## REQUIRED ACTION
Return every line of the records that includes the string "move".

(Before-and-after object listings)
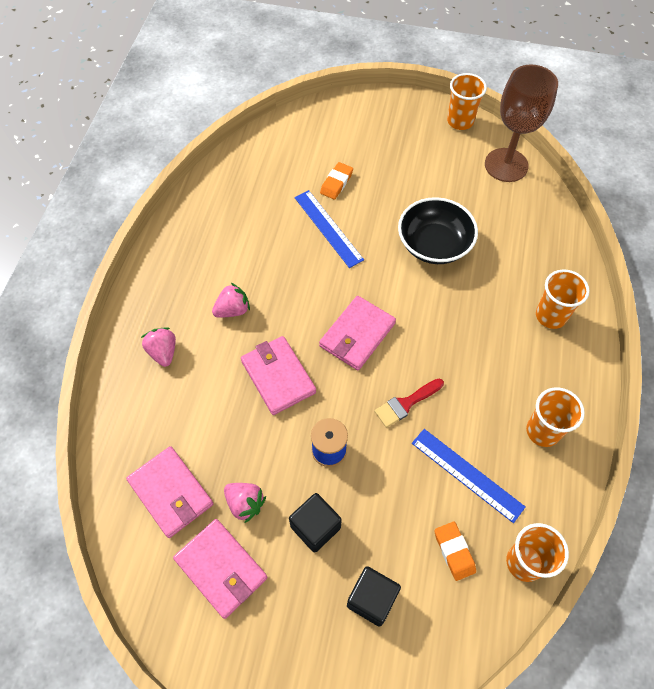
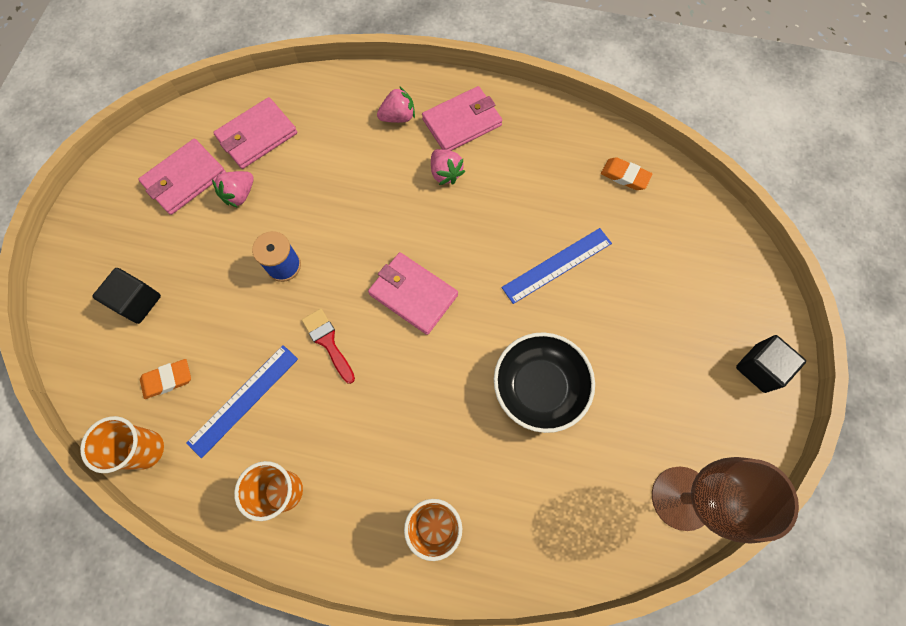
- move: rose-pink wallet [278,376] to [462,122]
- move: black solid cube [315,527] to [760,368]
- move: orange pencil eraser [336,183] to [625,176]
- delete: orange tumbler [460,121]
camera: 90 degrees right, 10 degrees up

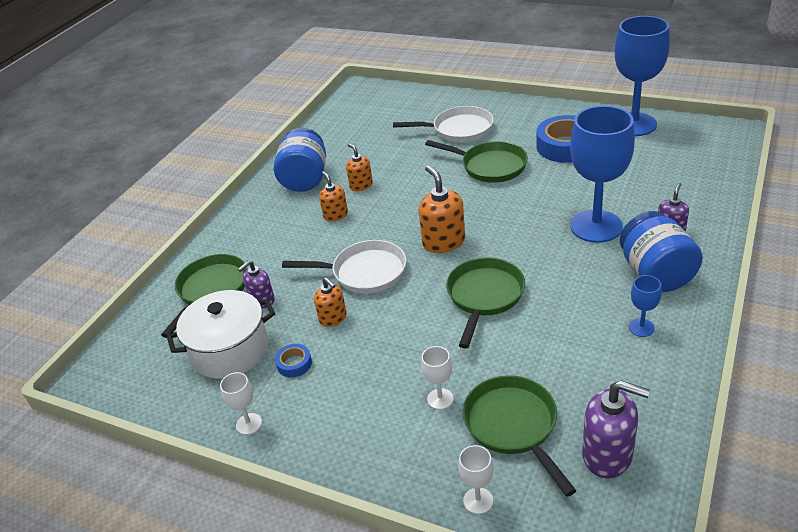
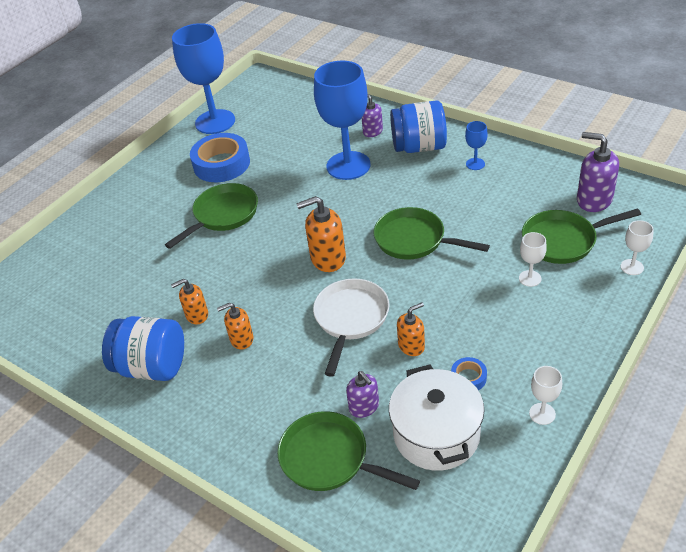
- delete: snow-white skillet [459,130]
- rotate: royal purple pump bottle [607,455] = [594,200] 90 degrees counterclockwise
camera: 80 degrees left, 5 degrees up

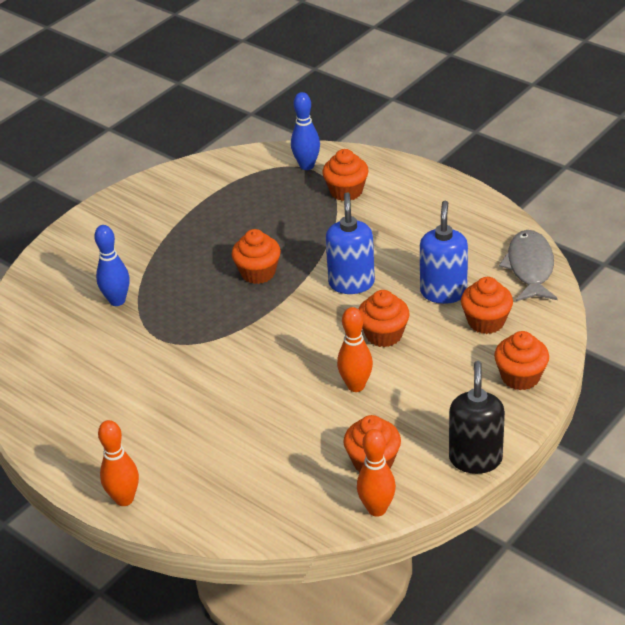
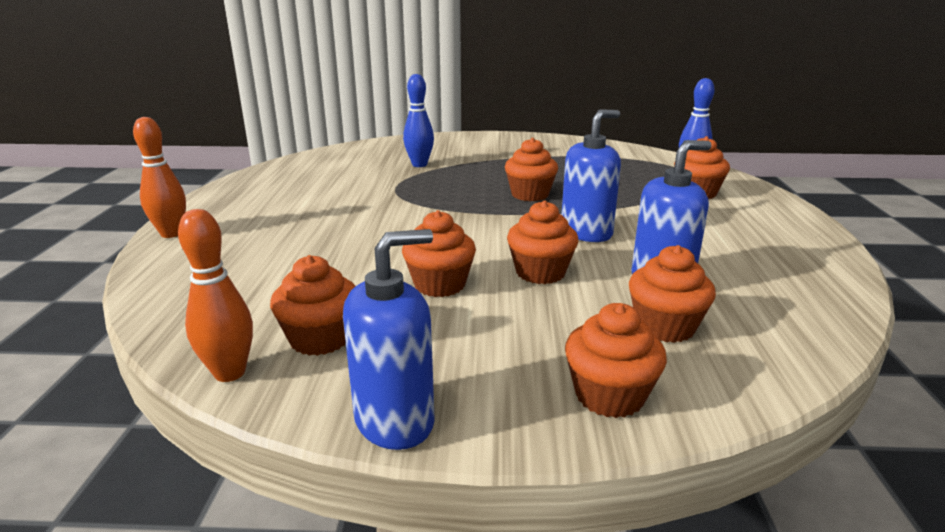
- replace: orange skittle [356,386] to orange muffin [439,284]
- recolor: black pump bottle [475,459] to royal blue pump bottle [395,421]
- delete: ash-grey fish figure [530,267]
camera: 50 degrees right, 15 degrees down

## RESPONSE BELOW
- move: rose-pink wallet [278,376] to [462,122]
- move: black solid cube [315,527] to [760,368]
- move: orange pencil eraser [336,183] to [625,176]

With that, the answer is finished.